___ SUPPLIED MATERIAL ___
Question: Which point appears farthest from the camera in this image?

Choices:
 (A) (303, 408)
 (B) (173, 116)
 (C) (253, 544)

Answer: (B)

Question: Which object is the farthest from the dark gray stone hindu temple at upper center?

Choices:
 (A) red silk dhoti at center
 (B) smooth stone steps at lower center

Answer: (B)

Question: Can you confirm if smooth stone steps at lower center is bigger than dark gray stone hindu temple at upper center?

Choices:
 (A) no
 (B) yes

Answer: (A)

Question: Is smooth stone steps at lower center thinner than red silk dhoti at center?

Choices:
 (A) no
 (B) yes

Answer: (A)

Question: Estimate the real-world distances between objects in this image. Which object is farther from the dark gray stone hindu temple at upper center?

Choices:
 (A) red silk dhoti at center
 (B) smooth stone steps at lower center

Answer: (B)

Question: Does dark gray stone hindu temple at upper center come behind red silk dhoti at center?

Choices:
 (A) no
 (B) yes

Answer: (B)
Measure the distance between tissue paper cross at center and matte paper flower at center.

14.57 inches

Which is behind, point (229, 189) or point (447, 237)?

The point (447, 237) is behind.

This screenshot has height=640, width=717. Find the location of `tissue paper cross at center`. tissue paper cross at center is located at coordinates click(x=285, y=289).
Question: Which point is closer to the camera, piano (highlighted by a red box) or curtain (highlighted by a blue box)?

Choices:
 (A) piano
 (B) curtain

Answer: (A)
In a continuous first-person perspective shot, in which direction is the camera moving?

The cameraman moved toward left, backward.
___
___ SUPPLIED MATERIAL ___
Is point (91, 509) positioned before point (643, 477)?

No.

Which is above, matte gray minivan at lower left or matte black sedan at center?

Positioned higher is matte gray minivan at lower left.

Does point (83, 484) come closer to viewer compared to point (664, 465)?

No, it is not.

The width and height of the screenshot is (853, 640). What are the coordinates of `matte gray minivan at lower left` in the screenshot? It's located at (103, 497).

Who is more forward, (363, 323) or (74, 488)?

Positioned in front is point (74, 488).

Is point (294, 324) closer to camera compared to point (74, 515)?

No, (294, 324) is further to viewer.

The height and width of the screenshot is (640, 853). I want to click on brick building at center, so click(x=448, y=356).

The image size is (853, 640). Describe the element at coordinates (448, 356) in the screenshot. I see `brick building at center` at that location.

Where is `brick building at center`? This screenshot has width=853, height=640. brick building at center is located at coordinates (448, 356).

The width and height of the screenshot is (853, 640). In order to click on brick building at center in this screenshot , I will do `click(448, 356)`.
___
___ SUPPLIED MATERIAL ___
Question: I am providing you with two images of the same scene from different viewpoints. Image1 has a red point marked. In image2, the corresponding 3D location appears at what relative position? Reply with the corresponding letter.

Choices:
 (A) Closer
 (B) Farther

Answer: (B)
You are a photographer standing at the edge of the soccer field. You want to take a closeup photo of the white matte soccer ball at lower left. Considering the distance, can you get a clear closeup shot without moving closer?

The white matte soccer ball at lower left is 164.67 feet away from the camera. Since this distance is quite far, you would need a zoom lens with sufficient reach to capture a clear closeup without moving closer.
___
- **WHAT YOU NEED TO DO**
Filter the entries above, keeping only the lines that contain the word "smooth" with matching capitalization.

- **EXPECTED ANSWER**
 (B) smooth stone steps at lower center
Question: Can you confirm if smooth stone steps at lower center is bigger than dark gray stone hindu temple at upper center?
Question: Is smooth stone steps at lower center thinner than red silk dhoti at center?
 (B) smooth stone steps at lower center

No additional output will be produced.